[Opening Supplied material section]
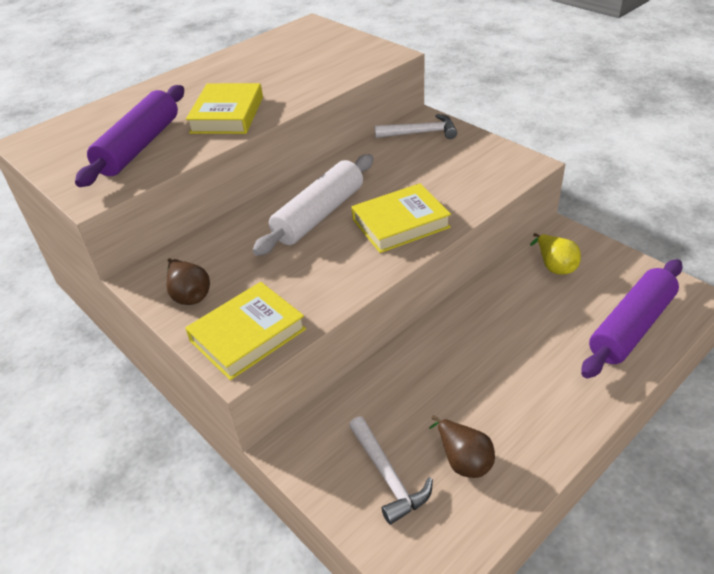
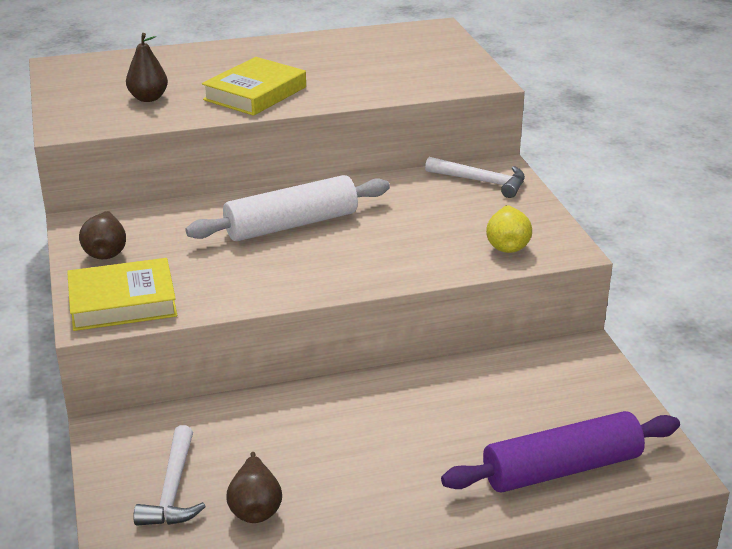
camera: 25 degrees right, 10 degrees down
(140, 146) = (148, 98): purple rolling pin -> brown pear
(400, 223) = (363, 259): yellow book -> none
(554, 266) = (539, 379): yellow pear -> yellow pear (507, 245)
[Closing Supplied material section]
What is needed: Gather each line of the listing containing the word "pear" and show it.

Exercise output:
(140, 146) = (148, 98): purple rolling pin -> brown pear
(554, 266) = (539, 379): yellow pear -> yellow pear (507, 245)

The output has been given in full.